Your instructions: List every line of the entries below that contains the string "instrumentName", treating uppercase and lowercase letters as different.

# Data for this exercise start

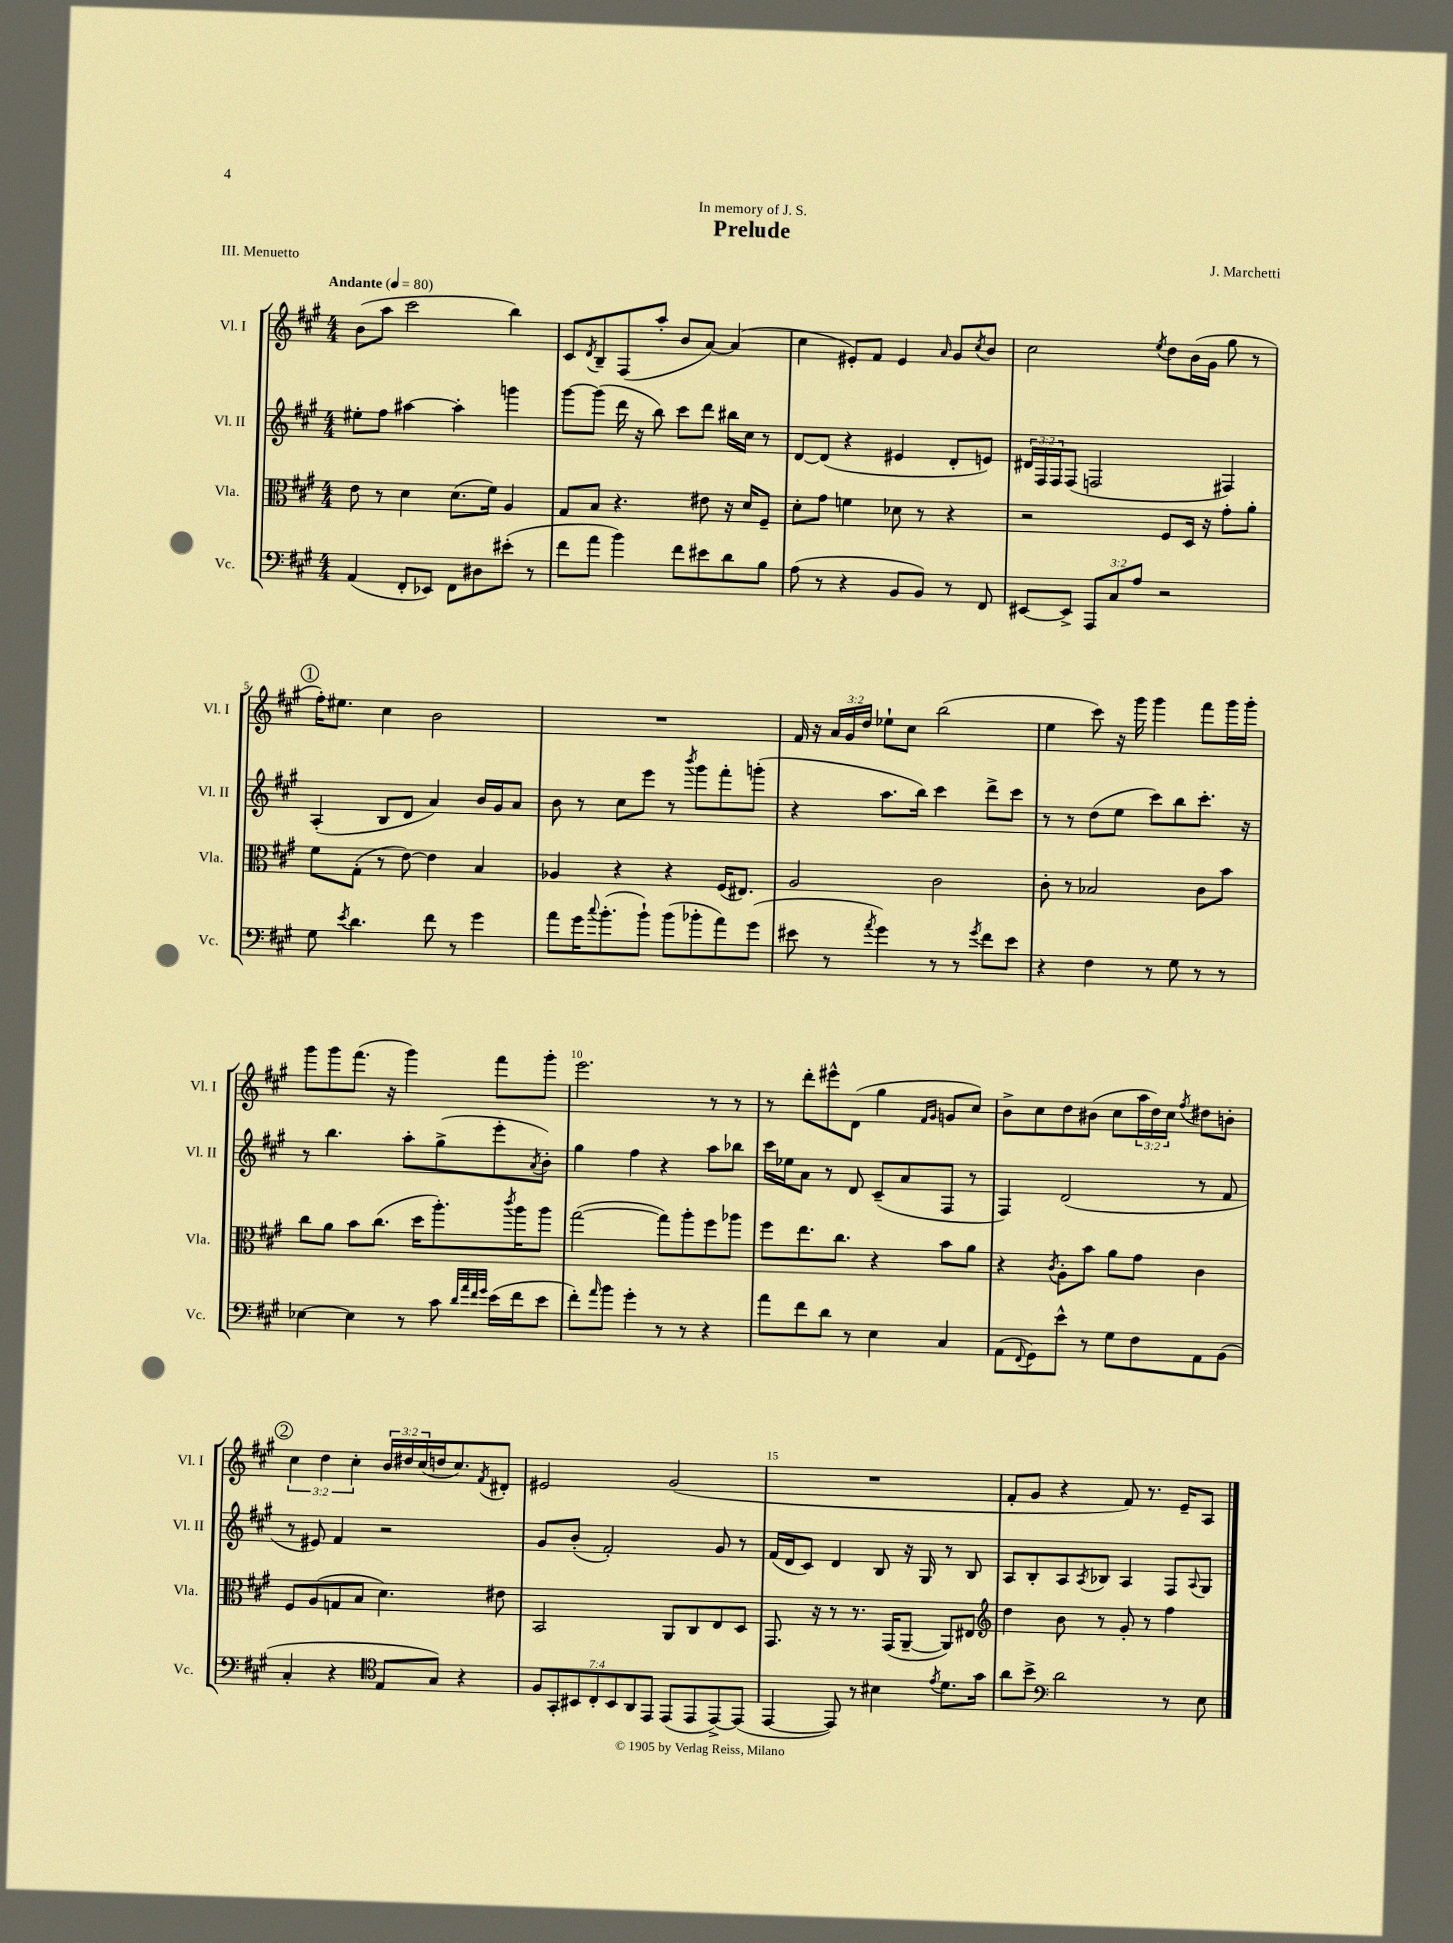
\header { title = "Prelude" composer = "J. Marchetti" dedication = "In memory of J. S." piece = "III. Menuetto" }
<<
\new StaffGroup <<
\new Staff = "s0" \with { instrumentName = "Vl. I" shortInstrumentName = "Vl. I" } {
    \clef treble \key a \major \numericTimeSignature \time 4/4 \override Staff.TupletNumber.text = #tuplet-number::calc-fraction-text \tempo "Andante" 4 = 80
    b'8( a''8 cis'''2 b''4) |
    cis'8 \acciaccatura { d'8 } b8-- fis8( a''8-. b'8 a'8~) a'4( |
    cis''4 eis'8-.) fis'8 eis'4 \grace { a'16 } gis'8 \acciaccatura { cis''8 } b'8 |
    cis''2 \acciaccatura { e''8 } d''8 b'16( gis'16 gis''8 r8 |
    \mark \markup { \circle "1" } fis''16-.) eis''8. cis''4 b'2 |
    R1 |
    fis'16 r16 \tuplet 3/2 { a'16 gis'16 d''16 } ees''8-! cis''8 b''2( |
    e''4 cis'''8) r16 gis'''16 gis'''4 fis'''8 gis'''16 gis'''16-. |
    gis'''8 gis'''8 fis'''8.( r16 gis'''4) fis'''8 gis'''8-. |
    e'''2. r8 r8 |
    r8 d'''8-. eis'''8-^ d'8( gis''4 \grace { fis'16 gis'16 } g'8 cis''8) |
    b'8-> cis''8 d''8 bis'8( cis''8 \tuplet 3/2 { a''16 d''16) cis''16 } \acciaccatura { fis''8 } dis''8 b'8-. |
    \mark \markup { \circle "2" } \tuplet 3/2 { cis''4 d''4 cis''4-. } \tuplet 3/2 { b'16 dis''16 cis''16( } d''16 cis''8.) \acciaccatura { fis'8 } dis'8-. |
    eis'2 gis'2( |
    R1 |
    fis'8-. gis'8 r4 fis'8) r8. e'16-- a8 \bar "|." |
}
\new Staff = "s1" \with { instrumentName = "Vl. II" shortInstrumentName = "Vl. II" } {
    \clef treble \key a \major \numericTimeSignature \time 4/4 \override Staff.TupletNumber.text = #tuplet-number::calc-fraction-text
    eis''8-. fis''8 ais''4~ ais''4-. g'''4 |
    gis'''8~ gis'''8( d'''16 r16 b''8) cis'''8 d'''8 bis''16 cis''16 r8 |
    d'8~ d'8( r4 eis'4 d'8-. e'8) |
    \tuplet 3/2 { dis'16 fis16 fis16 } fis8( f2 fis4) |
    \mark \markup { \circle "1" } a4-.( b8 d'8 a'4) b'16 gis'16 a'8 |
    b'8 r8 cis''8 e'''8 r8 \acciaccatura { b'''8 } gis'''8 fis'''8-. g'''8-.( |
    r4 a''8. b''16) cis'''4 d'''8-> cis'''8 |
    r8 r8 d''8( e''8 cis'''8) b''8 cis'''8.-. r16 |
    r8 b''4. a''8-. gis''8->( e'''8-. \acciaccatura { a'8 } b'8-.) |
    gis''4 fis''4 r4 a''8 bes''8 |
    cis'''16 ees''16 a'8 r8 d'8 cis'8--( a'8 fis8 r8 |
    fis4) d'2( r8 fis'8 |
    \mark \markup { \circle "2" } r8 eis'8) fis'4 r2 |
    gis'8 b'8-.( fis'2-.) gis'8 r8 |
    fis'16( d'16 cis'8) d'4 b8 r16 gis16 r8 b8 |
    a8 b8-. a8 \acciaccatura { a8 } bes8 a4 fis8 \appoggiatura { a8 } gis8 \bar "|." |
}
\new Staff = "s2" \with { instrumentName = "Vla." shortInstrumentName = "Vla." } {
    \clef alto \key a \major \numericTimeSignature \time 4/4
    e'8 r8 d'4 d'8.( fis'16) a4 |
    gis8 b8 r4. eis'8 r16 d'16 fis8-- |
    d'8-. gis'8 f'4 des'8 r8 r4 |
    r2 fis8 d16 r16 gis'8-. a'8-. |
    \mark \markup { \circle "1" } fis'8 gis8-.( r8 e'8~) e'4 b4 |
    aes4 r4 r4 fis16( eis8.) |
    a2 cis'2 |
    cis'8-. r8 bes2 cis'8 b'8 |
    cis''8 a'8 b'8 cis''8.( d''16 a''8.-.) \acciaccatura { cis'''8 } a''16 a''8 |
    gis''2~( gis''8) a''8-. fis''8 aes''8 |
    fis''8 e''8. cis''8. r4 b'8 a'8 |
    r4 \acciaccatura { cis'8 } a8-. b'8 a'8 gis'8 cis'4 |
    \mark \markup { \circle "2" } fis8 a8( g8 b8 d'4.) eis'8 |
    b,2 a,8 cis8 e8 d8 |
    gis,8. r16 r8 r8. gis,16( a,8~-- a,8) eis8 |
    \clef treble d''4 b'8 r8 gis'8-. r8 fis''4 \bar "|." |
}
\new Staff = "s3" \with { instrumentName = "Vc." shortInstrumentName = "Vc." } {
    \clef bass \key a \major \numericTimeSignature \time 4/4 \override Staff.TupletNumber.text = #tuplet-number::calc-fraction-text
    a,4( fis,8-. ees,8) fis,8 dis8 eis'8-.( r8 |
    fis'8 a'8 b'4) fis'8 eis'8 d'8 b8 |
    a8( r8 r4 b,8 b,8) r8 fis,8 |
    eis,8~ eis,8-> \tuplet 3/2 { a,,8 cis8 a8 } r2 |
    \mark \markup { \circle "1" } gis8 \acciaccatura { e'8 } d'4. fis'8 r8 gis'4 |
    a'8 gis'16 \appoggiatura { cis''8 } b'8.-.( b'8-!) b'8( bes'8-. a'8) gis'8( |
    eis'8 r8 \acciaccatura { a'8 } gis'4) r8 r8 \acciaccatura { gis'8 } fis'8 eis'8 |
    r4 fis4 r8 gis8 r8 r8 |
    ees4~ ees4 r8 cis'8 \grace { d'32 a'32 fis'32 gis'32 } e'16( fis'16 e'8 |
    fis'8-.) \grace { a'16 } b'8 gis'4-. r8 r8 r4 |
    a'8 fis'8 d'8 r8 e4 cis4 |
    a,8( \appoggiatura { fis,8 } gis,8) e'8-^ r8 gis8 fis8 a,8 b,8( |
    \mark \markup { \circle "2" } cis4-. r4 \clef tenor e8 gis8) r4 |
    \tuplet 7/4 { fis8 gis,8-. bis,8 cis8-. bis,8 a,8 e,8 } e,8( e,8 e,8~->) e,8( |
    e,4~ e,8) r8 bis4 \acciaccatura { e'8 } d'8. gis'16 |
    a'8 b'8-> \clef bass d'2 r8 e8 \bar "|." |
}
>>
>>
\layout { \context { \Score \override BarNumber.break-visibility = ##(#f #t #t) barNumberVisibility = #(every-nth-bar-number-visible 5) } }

# Data for this exercise end

Exercise result:
\new Staff = "s0" \with { instrumentName = "Vl. I" shortInstrumentName = "Vl. I" } {
\new Staff = "s1" \with { instrumentName = "Vl. II" shortInstrumentName = "Vl. II" } {
\new Staff = "s2" \with { instrumentName = "Vla." shortInstrumentName = "Vla." } {
\new Staff = "s3" \with { instrumentName = "Vc." shortInstrumentName = "Vc." } {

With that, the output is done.